• [WHAT IS EXPECTED]: Your job is to set down the stretch of entries that opens with the line containing "U1 pin EN: VBUS -> none" and closes with the line containing "C11: none -> 680nF (GND, NET12)". Keep both end lines, copy each exactly, and add nothing.
─── RECORDS ───
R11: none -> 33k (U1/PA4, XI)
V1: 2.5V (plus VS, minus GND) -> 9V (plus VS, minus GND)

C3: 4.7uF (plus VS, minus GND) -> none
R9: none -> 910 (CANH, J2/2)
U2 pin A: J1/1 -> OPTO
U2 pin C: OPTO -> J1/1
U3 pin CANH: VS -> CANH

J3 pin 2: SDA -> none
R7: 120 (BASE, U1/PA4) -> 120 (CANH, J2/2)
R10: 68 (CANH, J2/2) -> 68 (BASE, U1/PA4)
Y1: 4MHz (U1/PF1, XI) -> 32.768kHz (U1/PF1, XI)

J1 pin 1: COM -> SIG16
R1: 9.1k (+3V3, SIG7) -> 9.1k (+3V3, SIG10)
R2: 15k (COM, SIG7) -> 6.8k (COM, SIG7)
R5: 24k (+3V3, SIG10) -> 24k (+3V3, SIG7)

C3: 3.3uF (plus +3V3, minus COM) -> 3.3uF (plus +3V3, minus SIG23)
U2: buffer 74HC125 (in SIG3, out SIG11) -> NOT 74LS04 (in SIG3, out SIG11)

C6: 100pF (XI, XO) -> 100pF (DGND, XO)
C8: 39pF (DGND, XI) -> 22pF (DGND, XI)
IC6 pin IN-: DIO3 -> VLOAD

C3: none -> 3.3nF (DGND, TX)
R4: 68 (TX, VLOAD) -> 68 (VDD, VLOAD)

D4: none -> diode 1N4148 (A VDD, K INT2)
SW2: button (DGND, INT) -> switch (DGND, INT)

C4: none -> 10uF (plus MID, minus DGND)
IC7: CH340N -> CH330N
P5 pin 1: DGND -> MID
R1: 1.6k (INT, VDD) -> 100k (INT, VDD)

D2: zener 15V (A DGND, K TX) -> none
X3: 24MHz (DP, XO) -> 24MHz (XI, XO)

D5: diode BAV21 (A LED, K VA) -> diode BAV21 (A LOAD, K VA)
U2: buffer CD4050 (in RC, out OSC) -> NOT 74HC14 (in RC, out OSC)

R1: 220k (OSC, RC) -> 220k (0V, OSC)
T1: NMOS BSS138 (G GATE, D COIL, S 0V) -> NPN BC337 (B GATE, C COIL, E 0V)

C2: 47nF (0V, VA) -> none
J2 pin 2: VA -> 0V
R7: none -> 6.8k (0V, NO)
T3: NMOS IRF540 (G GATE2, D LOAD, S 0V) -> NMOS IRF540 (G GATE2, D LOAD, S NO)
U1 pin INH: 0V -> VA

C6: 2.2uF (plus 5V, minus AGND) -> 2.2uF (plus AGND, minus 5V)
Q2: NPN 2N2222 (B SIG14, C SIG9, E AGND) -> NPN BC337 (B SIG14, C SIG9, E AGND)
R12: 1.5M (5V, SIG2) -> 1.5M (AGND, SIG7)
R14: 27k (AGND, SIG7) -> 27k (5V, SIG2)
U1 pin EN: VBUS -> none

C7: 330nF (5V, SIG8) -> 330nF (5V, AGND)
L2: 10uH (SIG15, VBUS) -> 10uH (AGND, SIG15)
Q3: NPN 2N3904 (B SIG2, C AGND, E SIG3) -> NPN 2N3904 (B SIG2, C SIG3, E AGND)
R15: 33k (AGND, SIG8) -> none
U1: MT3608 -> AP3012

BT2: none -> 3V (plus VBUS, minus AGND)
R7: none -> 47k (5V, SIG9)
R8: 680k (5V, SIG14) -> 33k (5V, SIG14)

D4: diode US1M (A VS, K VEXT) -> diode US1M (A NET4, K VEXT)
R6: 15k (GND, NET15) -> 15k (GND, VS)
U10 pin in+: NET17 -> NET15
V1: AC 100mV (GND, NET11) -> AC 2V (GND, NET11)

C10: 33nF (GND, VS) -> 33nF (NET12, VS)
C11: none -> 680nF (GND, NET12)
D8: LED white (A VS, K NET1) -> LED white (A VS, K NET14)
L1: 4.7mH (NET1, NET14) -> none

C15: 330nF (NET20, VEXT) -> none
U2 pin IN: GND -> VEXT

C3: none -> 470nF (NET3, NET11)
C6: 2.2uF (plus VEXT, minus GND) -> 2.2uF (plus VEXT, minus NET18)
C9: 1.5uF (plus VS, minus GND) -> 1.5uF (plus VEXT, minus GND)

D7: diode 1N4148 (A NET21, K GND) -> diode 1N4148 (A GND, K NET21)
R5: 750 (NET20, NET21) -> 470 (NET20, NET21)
───
• [COMPLETED EXERCISE]:
U1 pin EN: VBUS -> none

C7: 330nF (5V, SIG8) -> 330nF (5V, AGND)
L2: 10uH (SIG15, VBUS) -> 10uH (AGND, SIG15)
Q3: NPN 2N3904 (B SIG2, C AGND, E SIG3) -> NPN 2N3904 (B SIG2, C SIG3, E AGND)
R15: 33k (AGND, SIG8) -> none
U1: MT3608 -> AP3012

BT2: none -> 3V (plus VBUS, minus AGND)
R7: none -> 47k (5V, SIG9)
R8: 680k (5V, SIG14) -> 33k (5V, SIG14)

D4: diode US1M (A VS, K VEXT) -> diode US1M (A NET4, K VEXT)
R6: 15k (GND, NET15) -> 15k (GND, VS)
U10 pin in+: NET17 -> NET15
V1: AC 100mV (GND, NET11) -> AC 2V (GND, NET11)

C10: 33nF (GND, VS) -> 33nF (NET12, VS)
C11: none -> 680nF (GND, NET12)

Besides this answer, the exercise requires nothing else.